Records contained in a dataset
════════════════

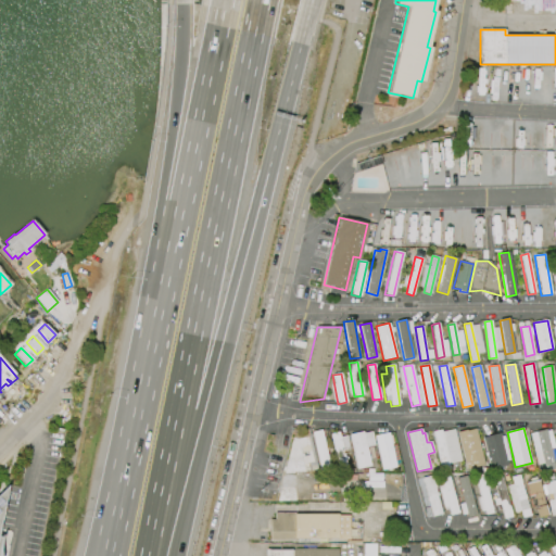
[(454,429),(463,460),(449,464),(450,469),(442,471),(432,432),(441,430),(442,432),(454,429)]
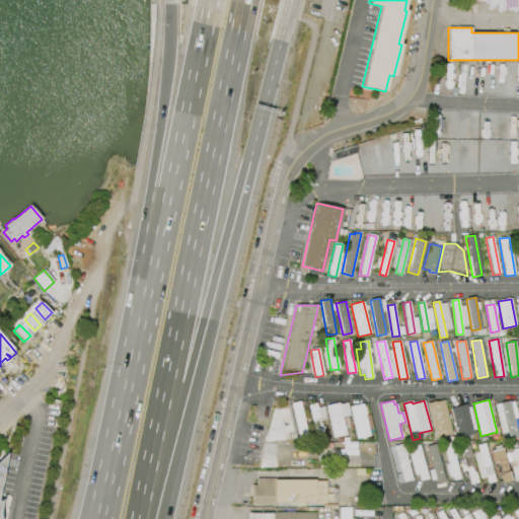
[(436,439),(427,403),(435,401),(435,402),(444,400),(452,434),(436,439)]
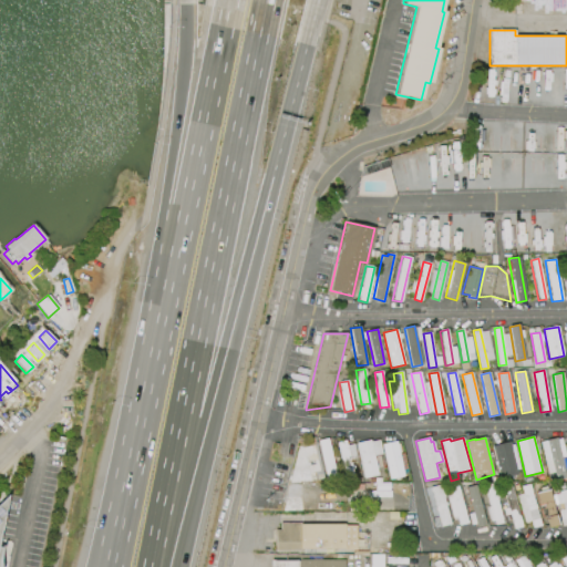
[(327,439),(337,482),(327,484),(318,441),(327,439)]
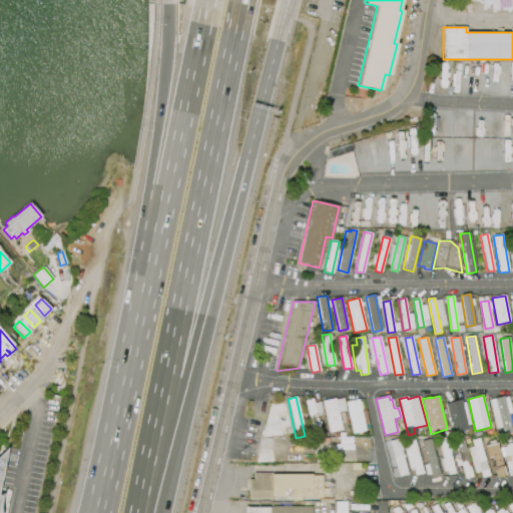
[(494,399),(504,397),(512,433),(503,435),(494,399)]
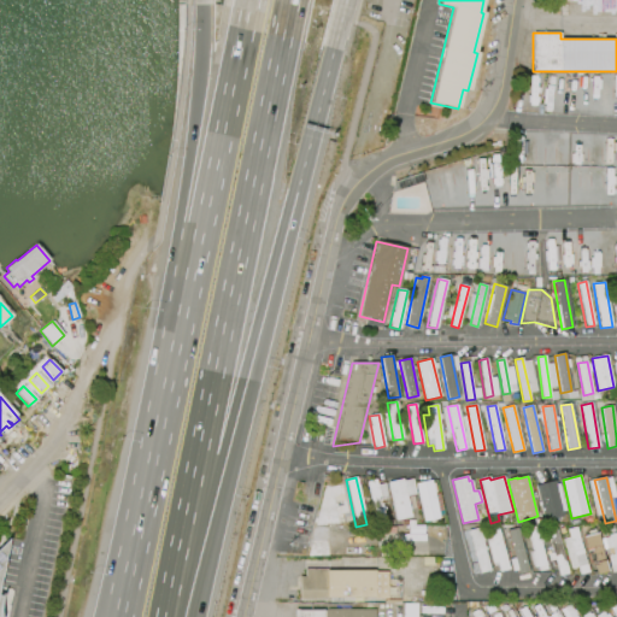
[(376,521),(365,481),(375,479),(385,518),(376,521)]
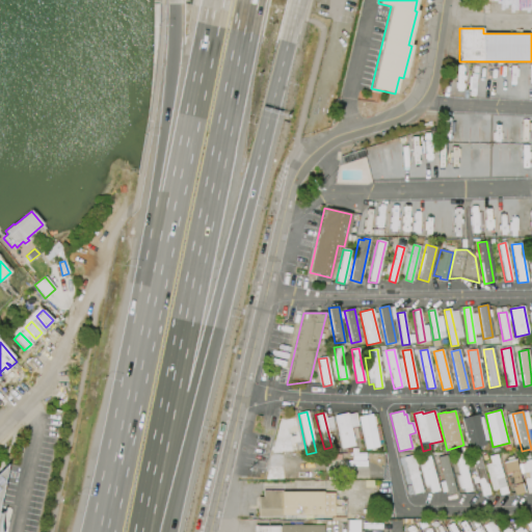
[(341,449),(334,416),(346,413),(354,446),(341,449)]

════════════════

_Task_
Please output every entry above exactly, without the pictures.

_Output of the exercise_
[(454,429),(463,460),(449,464),(450,469),(442,471),(432,432),(441,430),(442,432),(454,429)]
[(436,439),(427,403),(435,401),(435,402),(444,400),(452,434),(436,439)]
[(327,439),(337,482),(327,484),(318,441),(327,439)]
[(494,399),(504,397),(512,433),(503,435),(494,399)]
[(376,521),(365,481),(375,479),(385,518),(376,521)]
[(341,449),(334,416),(346,413),(354,446),(341,449)]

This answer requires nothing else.